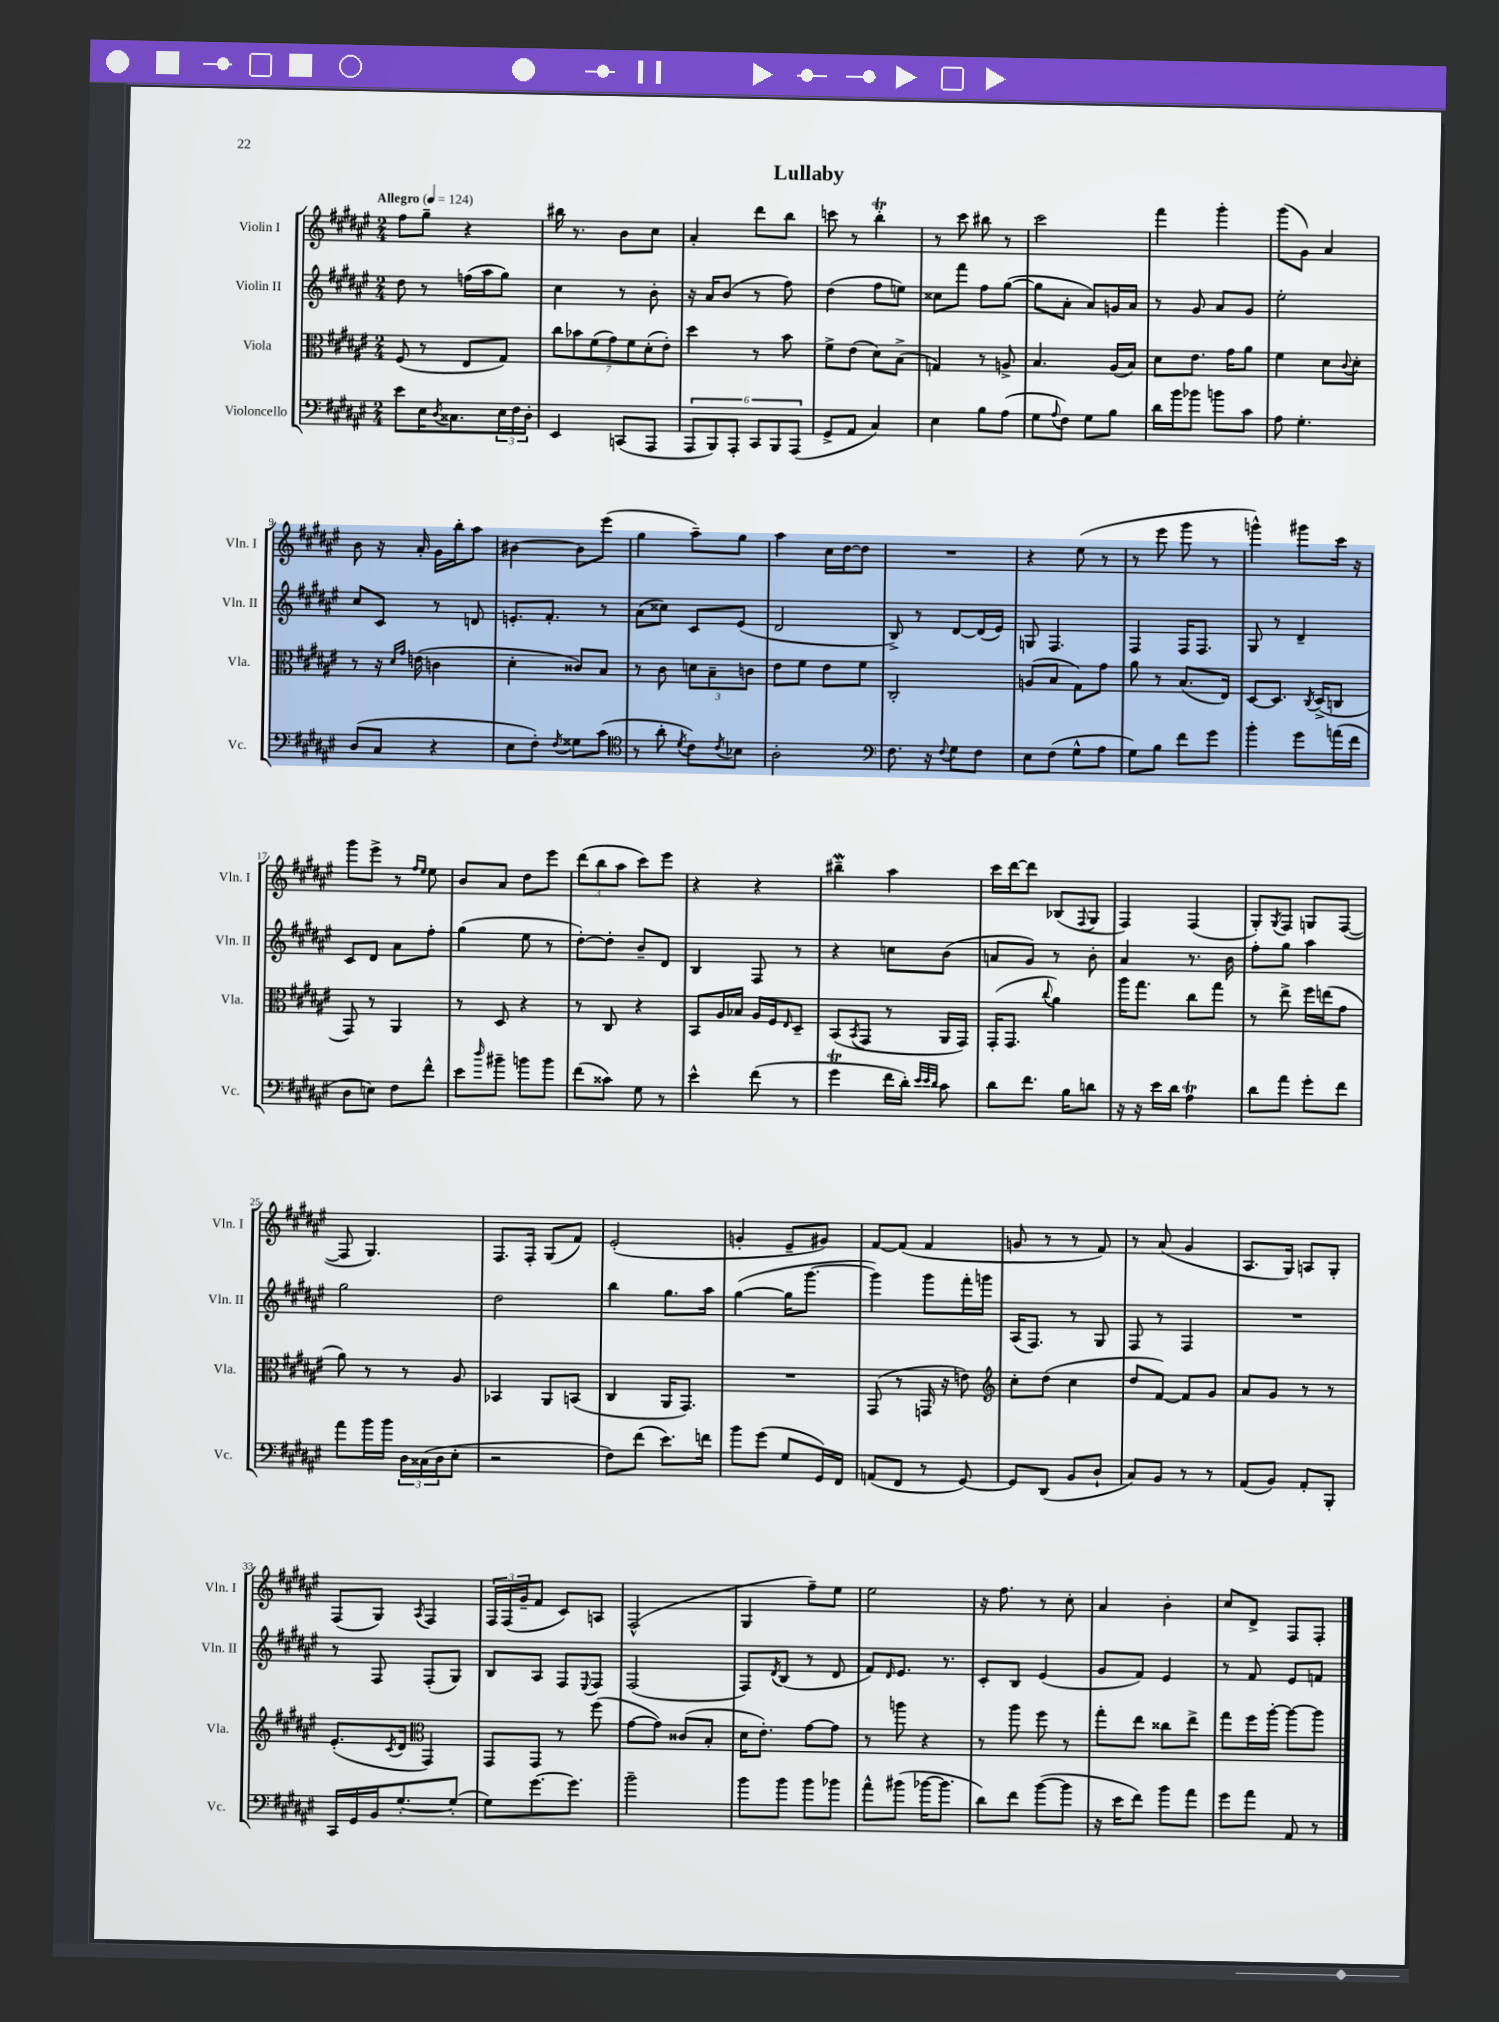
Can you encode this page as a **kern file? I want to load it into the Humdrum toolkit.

**kern	**kern	**kern	**kern
*staff4	*staff3	*staff2	*staff1
*clefF4	*clefC3	*clefG2	*clefG2
*k[f#c#g#d#a#e#]	*k[f#c#g#d#a#e#]	*k[f#c#g#d#a#e#]	*k[f#c#g#d#a#e#]
*M2/4	*M2/4	*M2/4	*M2/4
*MM124	*MM124	*MM124	*MM124
8e#	(8F#	8dd#	8ff#
16E#	8r	8r	8gg#~
8qD#	.	.	.
8.C##	.	.	.
.	8E#	(16ff	4r
.	.	16aa#	.
24E#	8G#)	8gg#)	.
24F#	.	.	.
24D#'	.	.	.
=	=	=	=
4EE#	14cc#	4cc#	16bb#
.	.	.	8.r
.	14b-	.	.
.	(14f#	.	.
.	14g#)	.	.
(8CC	.	8r	8b
.	14f#	.	.
.	(14d#'	.	.
8AAA#	.	8b'	8cc#
.	14e#')	.	.
=	=	=	=
12AAA#	4dd#	16r	4a#'
.	.	16a#	.
12BBB)	.	.	.
.	.	(8b	.
12AAA#'	.	.	.
12CC#	8r	8r	8ddd#
12BBB	.	.	.
.	8b	8ff#)	8bb
(12AAA#	.	.	.
=	=	=	=
8GG#^	8f#^	(4dd#	8ccc
8AA#	(8e#	.	8r
4C#)	8d#)	8ff#	4bb'
.	(8B^	8ee)	.
=	=	=	=
4E#	4G)	8cc##	8r
.	.	8fff#	8ccc#
8B	8r	8ff#	8bb#
(8A#	8A^	([8gg#	8r
=	=	=	=
8G#	4.B	8gg#]	2ccc#
8qqA#	.	.	.
8F#)	.	8a#'	.
8G#	.	8a#)	.
8B	(16A#	16g	.
.	16B)	16a#	.
=	=	=	=
16d#	8d#	8r	4fff#
16b	.	.	.
8b-	8.e#	8g#	.
8b	.	8a#	4ggg#'
.	16g#	.	.
8c#	8a#	8g#	.
=	=	=	=
8A#	4f#	2ee#'	(8ggg#
4.G#'	.	.	8g#)
.	8d#	.	4a#
.	8qqc#	.	.
.	8d#'	.	.
=	=	=	=
(8D#	8r	8cc#	8b
8C#	16r	8c#	16r
.	16qqd#	.	.
.	16qqg#	.	.
.	(16e	.	16a#'
4r	4c	8r	16g#
.	.	.	16bb'
.	.	8d	8aa#
=	=	=	=
8E#	4d#'	8.e'	[4b#
8F#')	.	.	.
.	.	8.f#'	.
8qF#	.	.	.
8G##	8c##)	.	8b#]
(8c#	8B	8r	(8eee#
=	=	=	=
*clefC4	*	*	*
8r	8r	(8a#	4gg#
8a#'	8c#	8cc##)	.
8qd#	.	.	.
8c#)	12d	8c#	8aa#~)
.	12B~	.	.
8qc#	.	.	.
8B-	.	(8e#	8gg#
.	12c	.	.
=	=	=	=
2A#'	8e#	2d#	4aa#
.	8f#	.	.
.	8e#	.	16cc#
.	.	.	[16dd#
.	8f#	.	8dd#]
=	=	=	=
*clefF4	*	*	*
8.F#	2C#'	8B^)	2r
.	.	8r	.
16r	.	.	.
8qqF#	.	.	.
8G#	.	[8d#	.
8F#	.	(16d#]	.
.	.	16e#)	.
=	=	=	=
8E#	(8A	8G	4r
(8F#	8B	4.F#	.
8G#^^	8G#)	.	(8ee#
8A#	8g#	.	8r
=	=	=	=
8G#)	8a#	4F#	8r
8B	8r	.	8eee#
8f#	(8.B	16F#	8ggg#
.	.	8.F#	.
8g#	.	.	8r
.	16E#)	.	.
=	=	=	=
4b'	[8D#	8G#	4ggg^^)
.	8.D#]	8r	.
8g#	.	4d#~	8ggg#
.	8qC#	.	.
.	(16D#^	.	.
(16a	8C	.	16ccc#
16f#	.	.	16r
=	=	=	=
8D#	8GG#)	8c#	8ggg#
8E)	8r	8d#	8eee#^
8F#	4AA#	8a#	8r
.	.	.	16qqff#
.	.	.	16qqee#
8f#^^	.	8ff#'	8ee#
=	=	=	=
8e#	8r	(4gg#	8b
16qqdd#	.	.	.
8b#~	8D#	.	8a#
8b	4r	8ee#	8dd#
8b	.	8r	8eee#
=	=	=	=
(8f#	8r	[8dd#')	(12ddd#
.	.	.	12bb
8c##)	8C#	8dd#']	.
.	.	.	12aa#
8G#	4r	8b~	8ccc#)
8r	.	8d#	8eee#
=	=	=	=
4e#^^	8BB	4B	4r
.	16A#	.	.
.	16B-	.	.
(8f#	16A#	8F#	4r
.	16F#	.	.
.	16qqE#	.	.
8r	8D#~	8r	.
=	=	=	=
4g#	(8BB	4r	4bb#~
.	8qBB	.	.
.	8GG#	.	.
16f#	8r	8cc	4aa#
16d#')	.	.	.
32qqe#	.	.	.
32qqe#	.	.	.
32qqd#	.	.	.
8c#	16AA#	(8b	.
.	16GG#)	.	.
=	=	=	=
8d#	(16GG#'	8a	16ccc#
.	8.GG#	.	[16ddd#
8.f#	.	8g#)	8ddd#]
.	8qqcc#	.	.
.	4a#)	8r	(8B-
16B	.	.	.
.	.	.	8qqF#
8d	.	8b'	8G#
=	=	=	=
16r	16aa#	4a#	4F#)
16r	8.gg#	.	.
16e#	.	.	.
16d#	.	.	.
4A#	8cc#	8.r	(4F#
.	8gg#	.	.
.	.	16b	.
=	=	=	=
8d#	8r	8ff#'	8G#')
.	.	.	8qG#
8a#	8ee#^	8gg#	8F#
8g#'	16ff#	4aa#	8G
.	(16ee	.	.
8f#	8g#	.	([8F#
=	=	=	=
8a#	8a#)	2gg#	8F#]
16b	8r	.	4.G#)
16b	.	.	.
24D#	8r	.	.
(24C##	.	.	.
24D#	.	.	.
8E#'	8A#	.	.
=	=	=	=
2r	4BB-	2dd#	8.F#
.	.	.	16F#'
.	8AA#	.	(8G#
.	(8BB	.	8f#)
=	=	=	=
8F#)	4C#	4bb	(2e#'
(8f#	.	.	.
8.e#)	16AA#	8.gg#	.
.	8.GG#)	.	.
16f	.	16aa#	.
=	=	=	=
8b	2r	([4gg#	4g'
(8g#	.	.	.
8G#	.	16gg#]	8e#~
.	.	[8.ggg#	.
16GG#)	.	.	8g#)
16FF#	.	.	.
=	=	=	=
(8AA	(8GG#	4ggg#])	[8f#
8FF#	8r	.	(8f#]
8r	16GG	8ggg#	4f#
.	16r	.	.
[8GG#)	8e)	16fff#'	.
.	.	16ggg	.
=	=	=	=
*	*clefG2	*	*
8GG#]	8cc#'	(16A#	8g
.	.	8.F#)	.
(8DD#	(8dd#	.	8r
8BB	4cc#	8r	8r
8D#`	.	8G#	8f#)
=	=	=	=
8C#)	8dd#	8F#	8r
8BB	[8f#)	8r	(8a#
8r	8f#]	4F#	4g#
8r	8g#	.	.
=	=	=	=
(8AA#	8a#	2r	8.A#
8BB)	8g#	.	.
.	.	.	16G#)
8AA#'	8r	.	8A
8BBB'	8r	.	8G#'
=	=	=	=
16CC#	(8.e#'	8r	(8F#
16GG#	.	.	.
16BB	.	8F#	8G#)
.	8qc#	.	.
[8.G#'	16d#	.	.
*	*clefC3	*	*
.	.	.	8qA#
.	4GG#)	(8F#'	4F#
(8G#']	.	8G#)	.
=	=	=	=
8G#)	8GG#	8B	24F#
.	.	.	(24F#
.	.	.	24g#~
[8.g#	8GG#	8A#	8f#
.	8r	8F#	8c#)
8.g#]	.	.	.
.	.	8qqE#	.
.	(8ff#	8F#	8A
=	=	=	=
2b~	[8g#	(2F#	(2F#^^
.	8g#])	.	.
.	(8c##	.	.
.	8B'	.	.
=	=	=	=
8b	16d#	8F#)	4G#
.	8.e#')	.	.
.	.	8qd#	.
8b	.	(8B	.
8b	[8g#	8r	8ff#~)
8b-	8g#]	8d#	8ee#
=	=	=	=
8a#^^	8r	8f#)	2ee#
.	.	16qqd#	.
(8b#	8aa	8.e#	.
[16b-	4r	.	.
8.b-]	.	8.r	.
=	=	=	=
8d#)	8r	8c#'	16r
.	.	.	8.ff#
8f#	8aa#	8B	.
([8b	8ff#	(4e#	8r
8b]	8r	.	8cc#'
=	=	=	=
16r	8gg#'	8g#	4a#
16e#	.	.	.
8f#)	8ee#	8f#)	.
8b	8cc##	4e#	4b'
8a#	8ee#^	.	.
=	=	=	=
8g#	8gg#	8r	8cc#
8a#	16ff#	8f#	8d#^
.	[16aa#'	.	.
8AA#	8aa#_	8e#	8F#
8r	8aa#]	8f	8F#'
==	==	==	==
*-	*-	*-	*-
* * *
Objective - Tally the lines above that contain the string "kern", and give only the number.

Problem solution - 2